(Supplied data begins)

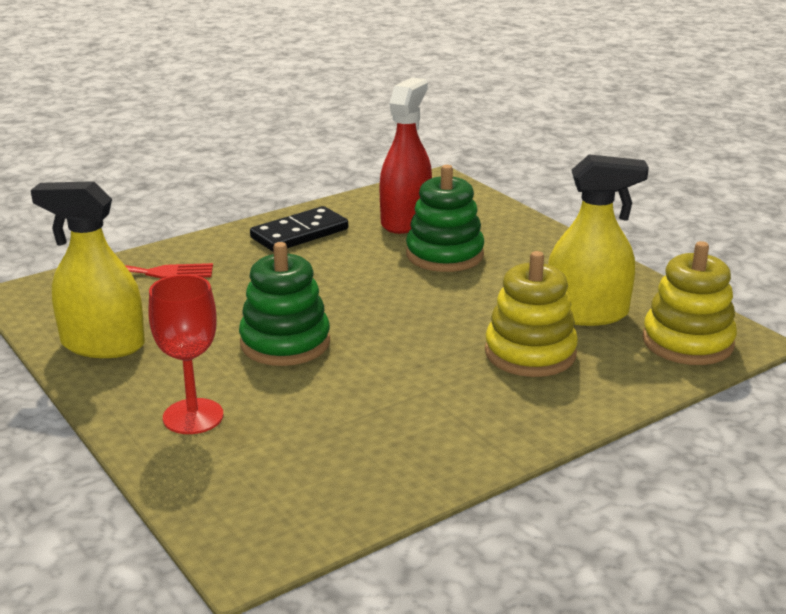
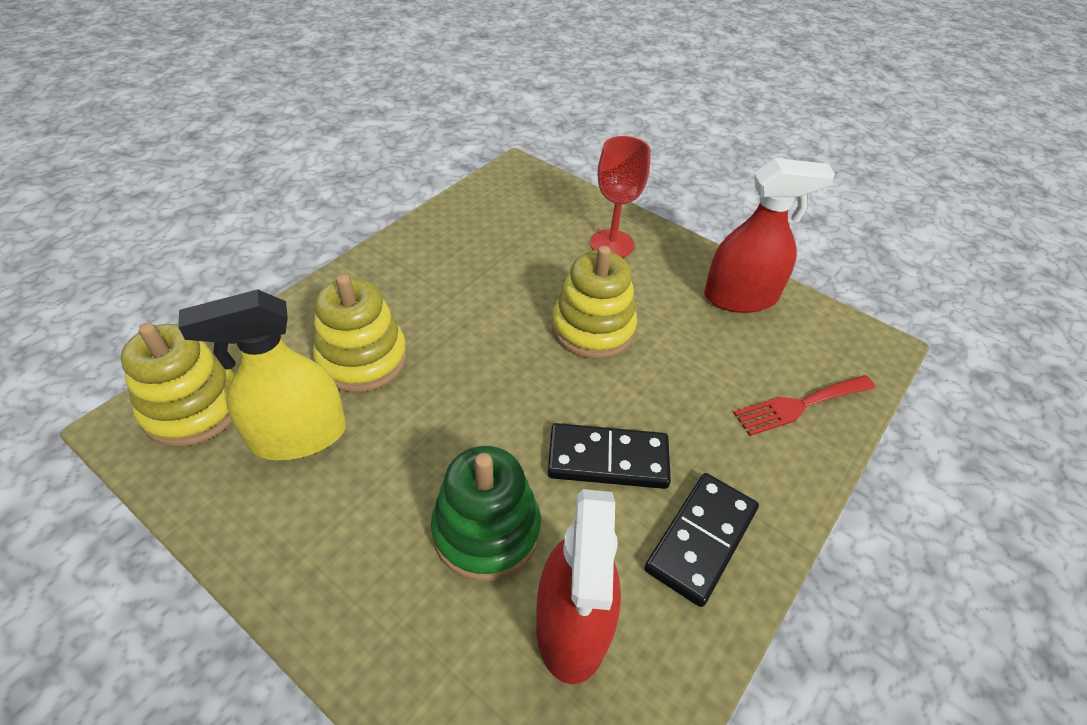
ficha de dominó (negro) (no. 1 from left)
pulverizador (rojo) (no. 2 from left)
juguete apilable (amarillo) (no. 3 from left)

(Supplied data ends)

Description of the task - Without any of its images, the data above should be returned exactly.

Written answer -
ficha de dominó (negro) (no. 1 from left)
pulverizador (rojo) (no. 2 from left)
juguete apilable (amarillo) (no. 3 from left)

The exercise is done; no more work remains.